▸ **Entries on target coordinates**:
....
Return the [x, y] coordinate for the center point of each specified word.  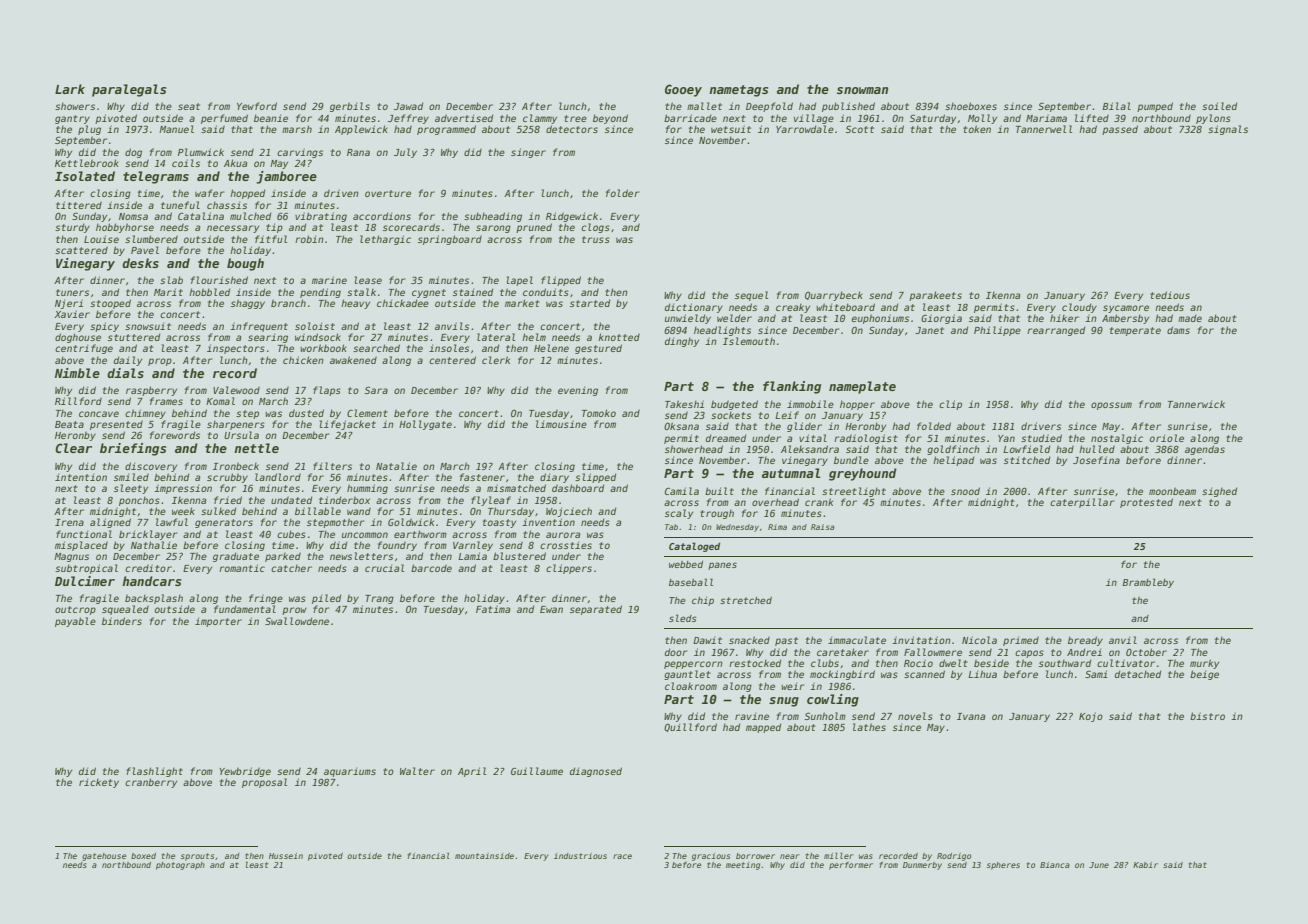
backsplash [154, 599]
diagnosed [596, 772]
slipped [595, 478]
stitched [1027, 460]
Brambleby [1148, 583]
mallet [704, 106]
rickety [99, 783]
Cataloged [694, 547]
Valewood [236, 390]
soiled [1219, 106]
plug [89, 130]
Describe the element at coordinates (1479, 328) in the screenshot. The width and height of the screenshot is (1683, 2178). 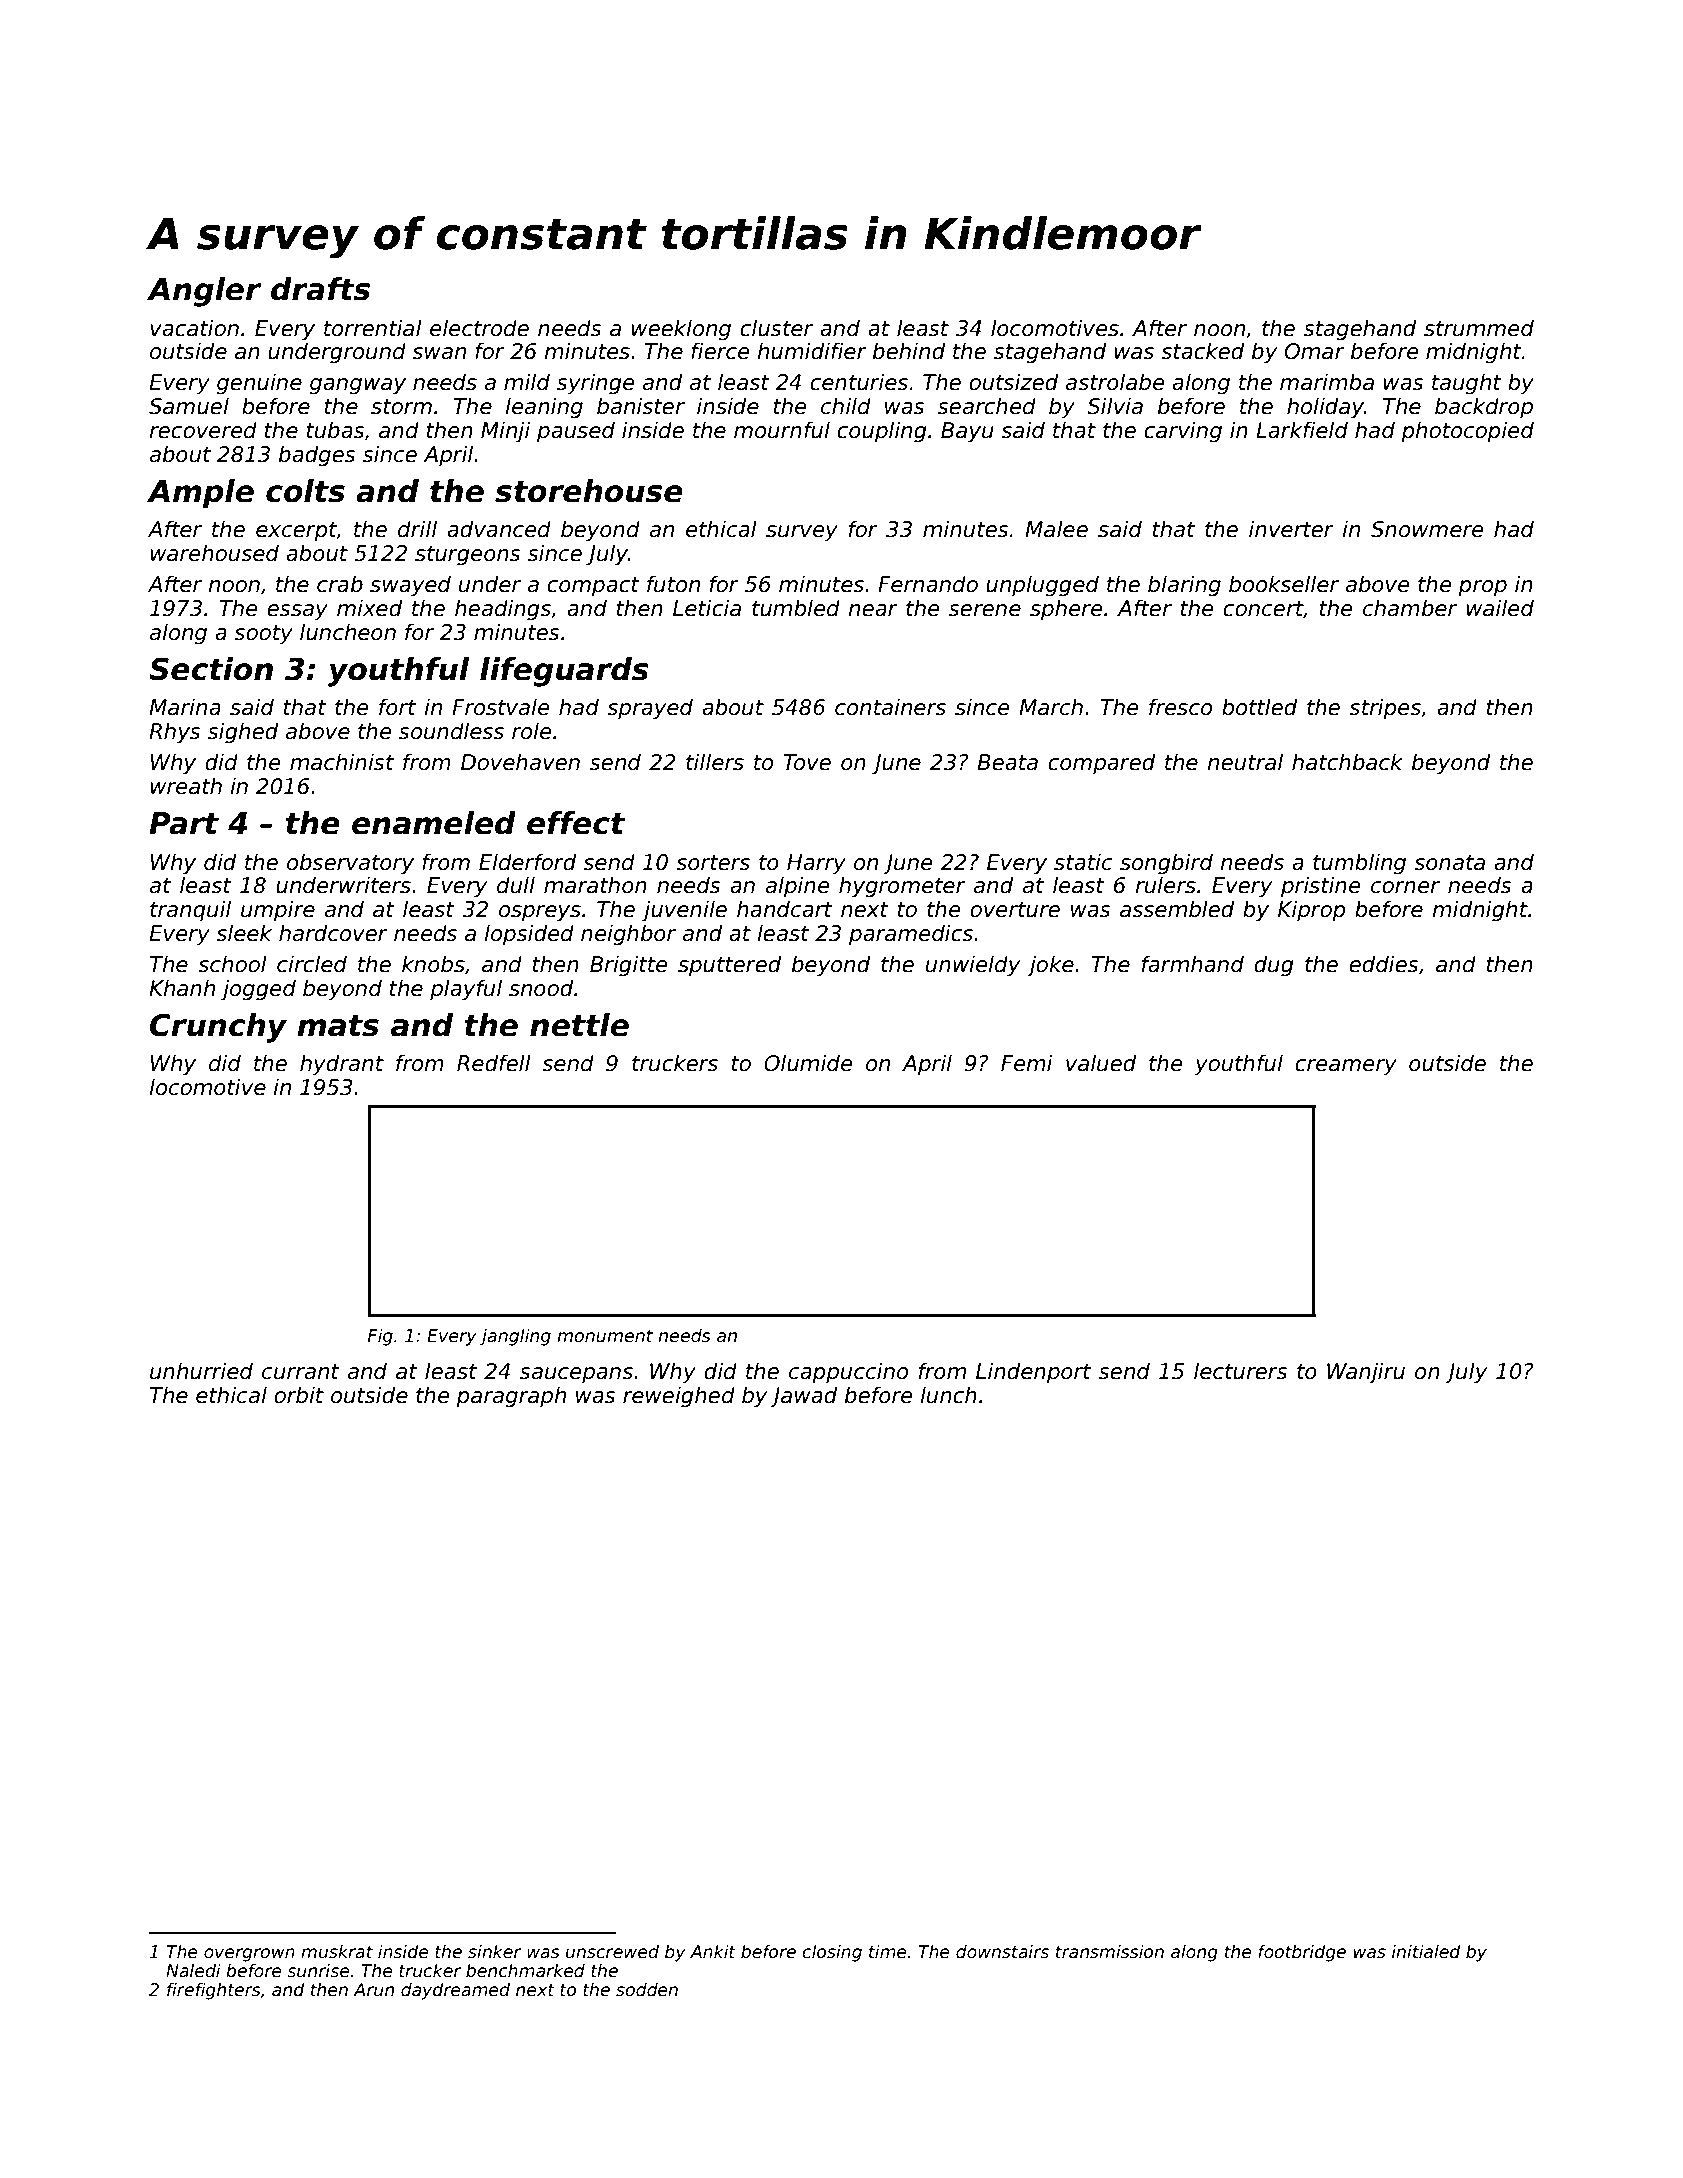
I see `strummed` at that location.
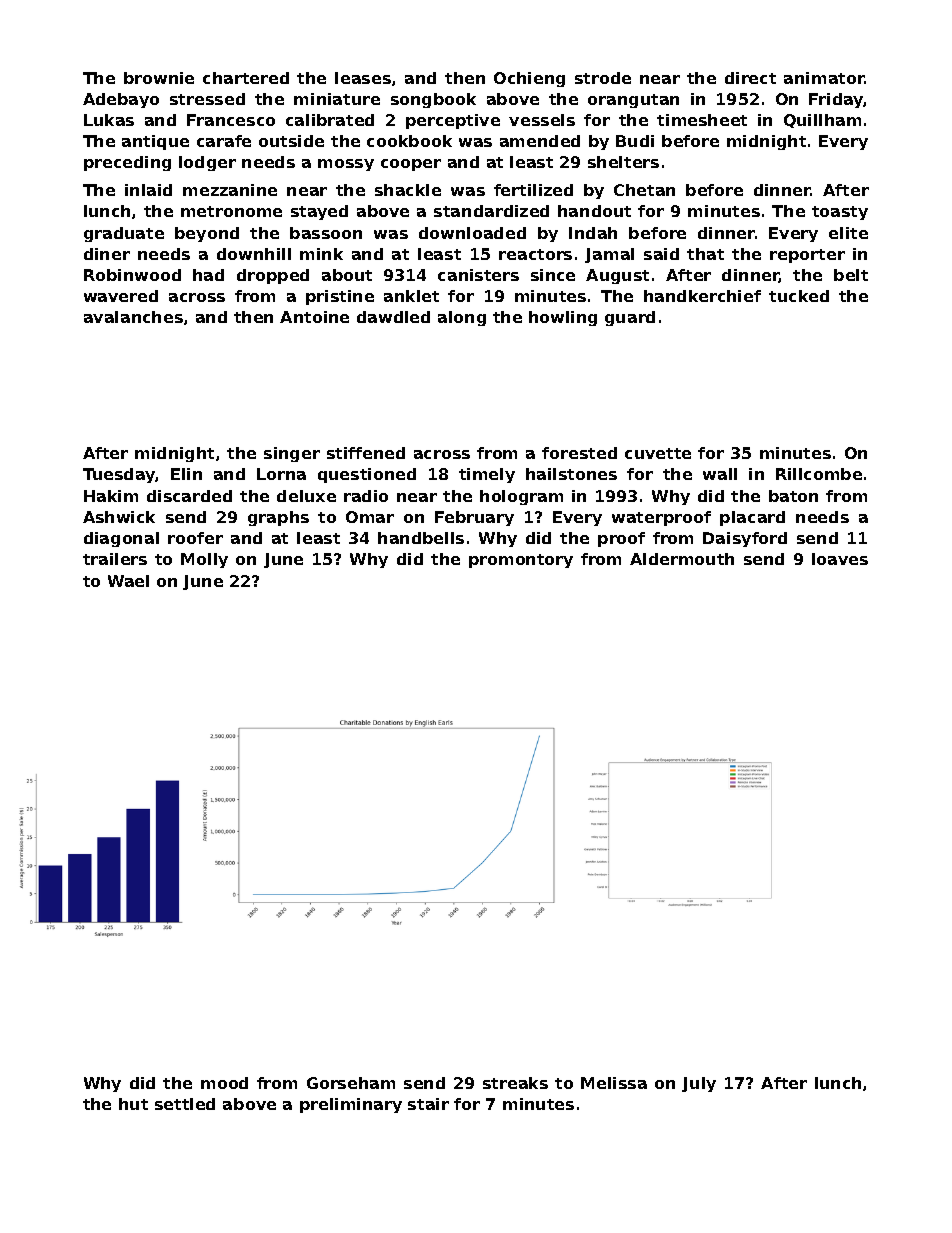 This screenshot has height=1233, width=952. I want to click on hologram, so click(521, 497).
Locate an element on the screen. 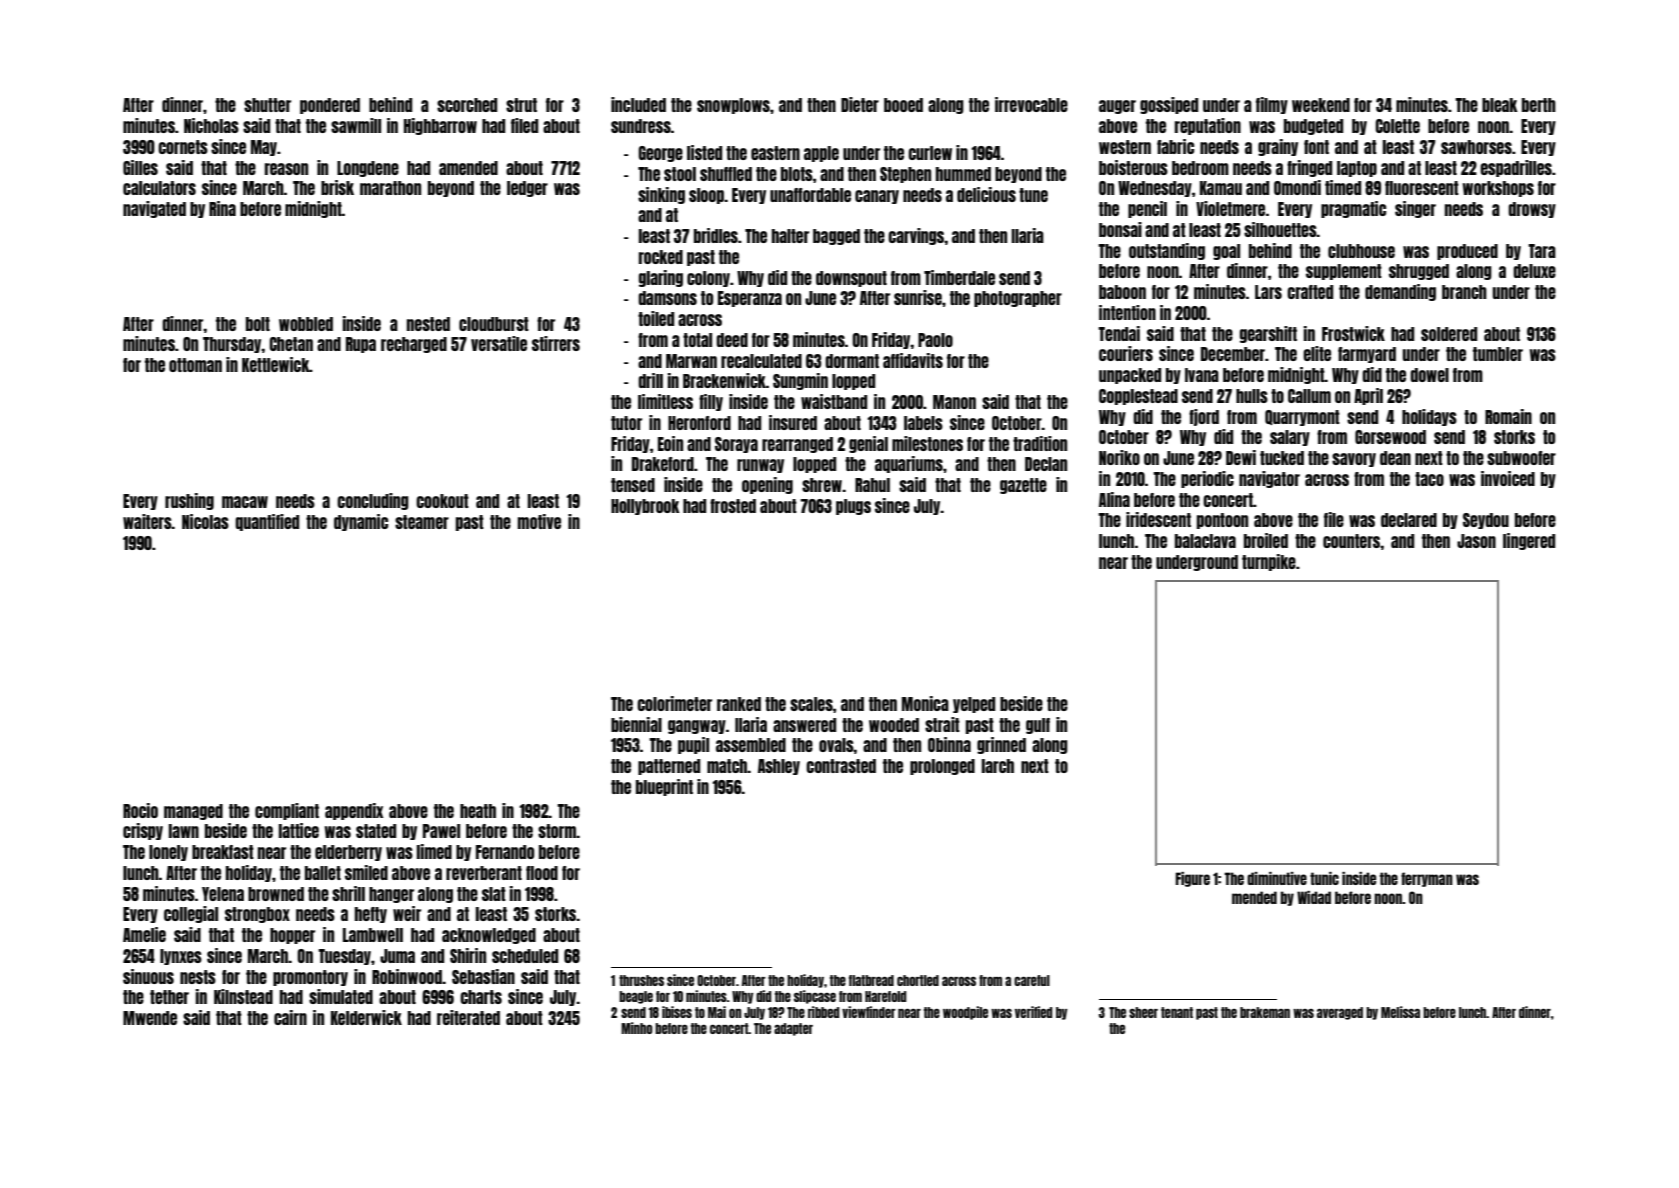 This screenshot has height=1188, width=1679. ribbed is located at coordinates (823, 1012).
....
▸ **TASK REQUIREMENTS**:
Copy the rows from the line with "stitched [1027, 460]" to the line with "plug [89, 130]" word for word, including both of those lines.

▸ **FINAL ANSWER**:
stitched [1027, 460]
Brambleby [1148, 583]
mallet [704, 106]
rickety [99, 783]
Cataloged [694, 547]
Valewood [236, 390]
soiled [1219, 106]
plug [89, 130]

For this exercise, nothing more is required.